▸ EXERCISE INSTRUCTIONS:
Match the string "plus" against each line below, and copy every line that matches.

-- Opening Marker --

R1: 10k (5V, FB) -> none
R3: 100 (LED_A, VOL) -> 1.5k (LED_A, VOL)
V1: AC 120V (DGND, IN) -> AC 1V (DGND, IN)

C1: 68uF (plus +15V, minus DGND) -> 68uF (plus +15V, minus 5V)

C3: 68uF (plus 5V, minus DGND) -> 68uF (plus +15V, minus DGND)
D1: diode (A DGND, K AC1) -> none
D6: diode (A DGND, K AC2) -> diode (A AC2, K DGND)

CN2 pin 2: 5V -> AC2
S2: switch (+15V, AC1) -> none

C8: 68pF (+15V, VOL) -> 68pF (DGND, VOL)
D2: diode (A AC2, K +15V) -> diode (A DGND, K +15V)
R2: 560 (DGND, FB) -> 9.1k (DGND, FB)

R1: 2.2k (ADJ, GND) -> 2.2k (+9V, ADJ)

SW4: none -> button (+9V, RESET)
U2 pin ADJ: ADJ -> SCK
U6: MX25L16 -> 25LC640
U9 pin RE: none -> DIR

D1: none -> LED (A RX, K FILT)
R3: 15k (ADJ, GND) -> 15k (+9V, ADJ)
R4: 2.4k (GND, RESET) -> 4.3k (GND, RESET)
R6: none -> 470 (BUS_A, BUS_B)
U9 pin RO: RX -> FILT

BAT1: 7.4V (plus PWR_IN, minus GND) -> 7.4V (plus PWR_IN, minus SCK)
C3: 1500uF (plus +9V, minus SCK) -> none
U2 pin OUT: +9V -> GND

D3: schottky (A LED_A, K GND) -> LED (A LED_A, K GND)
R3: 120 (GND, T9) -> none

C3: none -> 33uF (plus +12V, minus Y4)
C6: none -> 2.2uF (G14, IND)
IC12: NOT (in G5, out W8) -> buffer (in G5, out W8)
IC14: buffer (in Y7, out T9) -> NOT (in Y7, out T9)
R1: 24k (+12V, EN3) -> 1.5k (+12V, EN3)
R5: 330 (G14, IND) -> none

-- Closing Marker --

▸ RESULT FOR THIS TASK:
C1: 68uF (plus +15V, minus DGND) -> 68uF (plus +15V, minus 5V)
C3: 68uF (plus 5V, minus DGND) -> 68uF (plus +15V, minus DGND)
BAT1: 7.4V (plus PWR_IN, minus GND) -> 7.4V (plus PWR_IN, minus SCK)
C3: 1500uF (plus +9V, minus SCK) -> none
C3: none -> 33uF (plus +12V, minus Y4)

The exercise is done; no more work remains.